# Instructions to follow
Every record, apart from its pictures, should be repeated exactly.

# Exercise materials
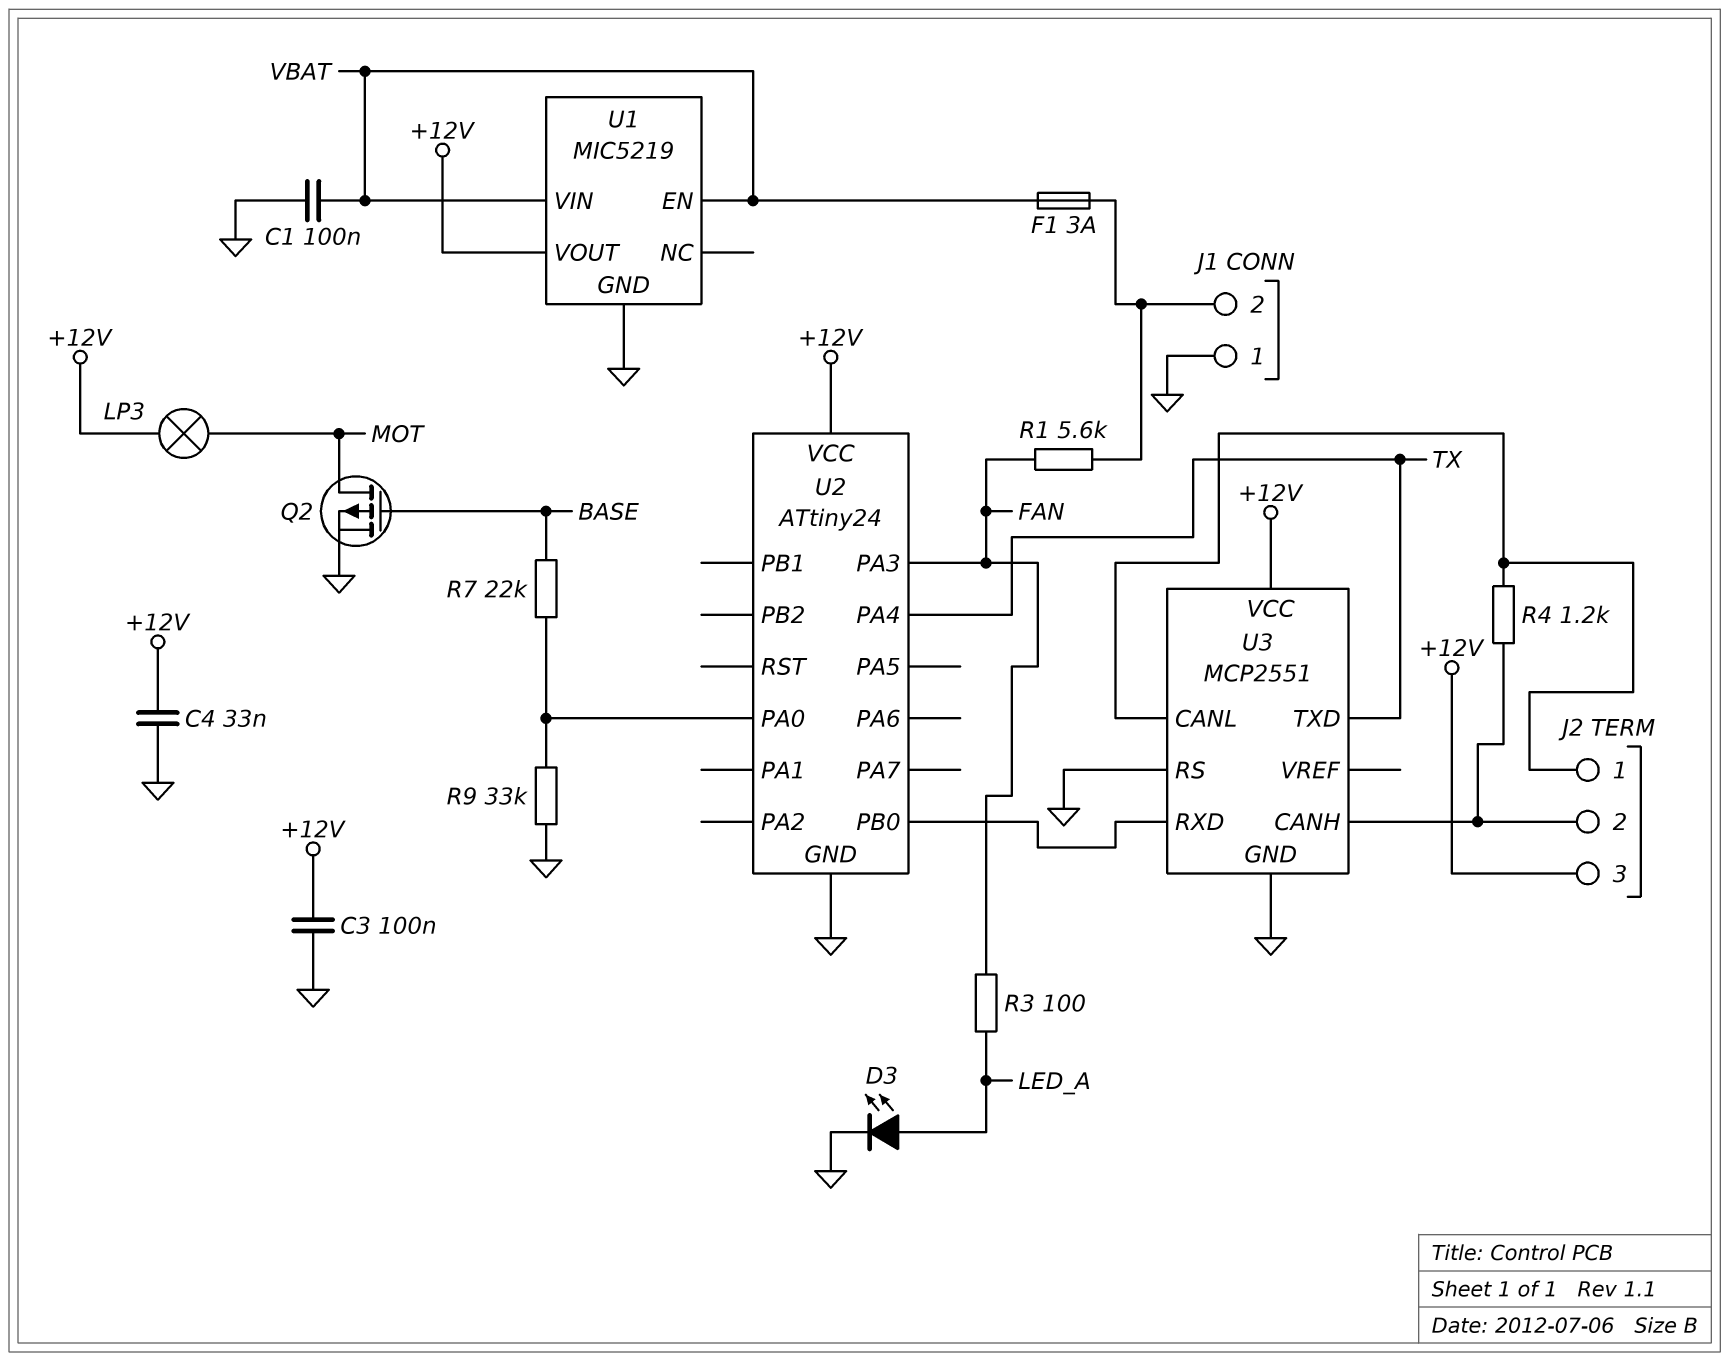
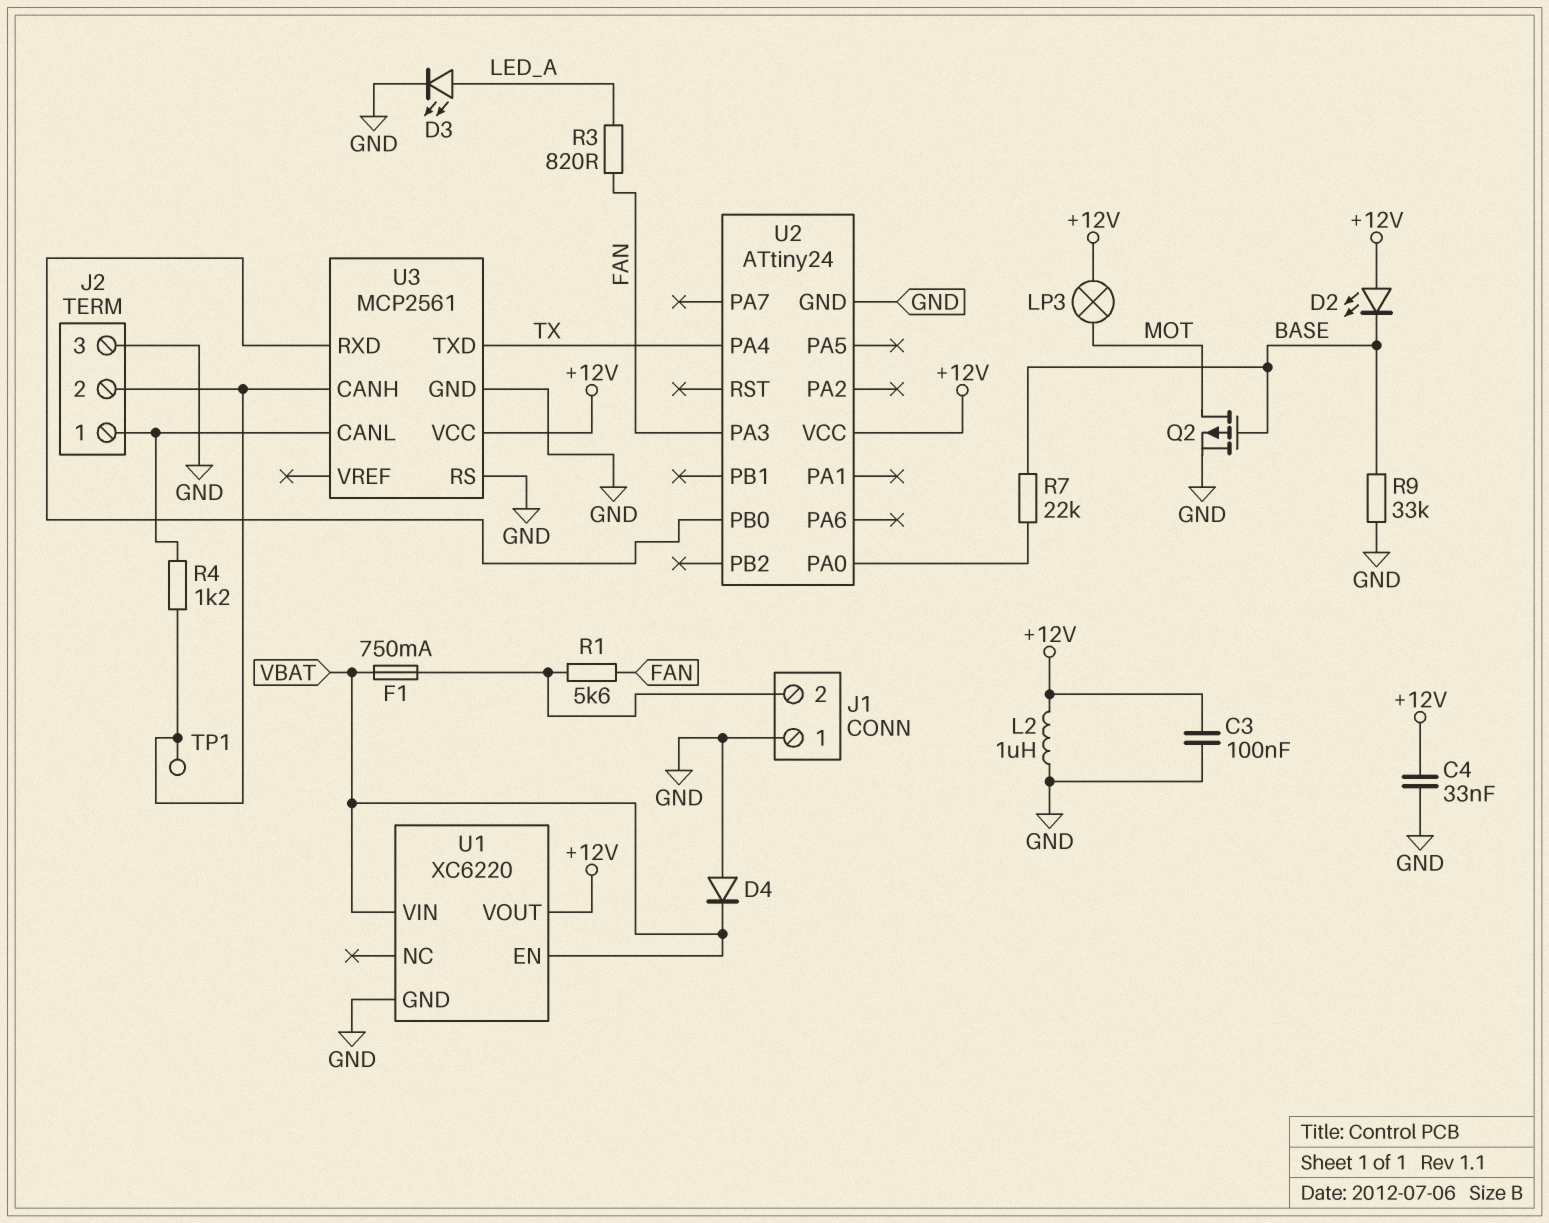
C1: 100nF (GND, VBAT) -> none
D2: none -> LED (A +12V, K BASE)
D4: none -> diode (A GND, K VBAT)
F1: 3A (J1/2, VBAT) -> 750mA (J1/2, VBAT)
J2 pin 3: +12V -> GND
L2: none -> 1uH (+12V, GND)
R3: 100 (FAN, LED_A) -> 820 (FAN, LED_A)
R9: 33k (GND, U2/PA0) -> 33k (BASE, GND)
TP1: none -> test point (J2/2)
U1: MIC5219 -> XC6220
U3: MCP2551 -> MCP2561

# Written solution
C1: 100nF (GND, VBAT) -> none
D2: none -> LED (A +12V, K BASE)
D4: none -> diode (A GND, K VBAT)
F1: 3A (J1/2, VBAT) -> 750mA (J1/2, VBAT)
J2 pin 3: +12V -> GND
L2: none -> 1uH (+12V, GND)
R3: 100 (FAN, LED_A) -> 820 (FAN, LED_A)
R9: 33k (GND, U2/PA0) -> 33k (BASE, GND)
TP1: none -> test point (J2/2)
U1: MIC5219 -> XC6220
U3: MCP2551 -> MCP2561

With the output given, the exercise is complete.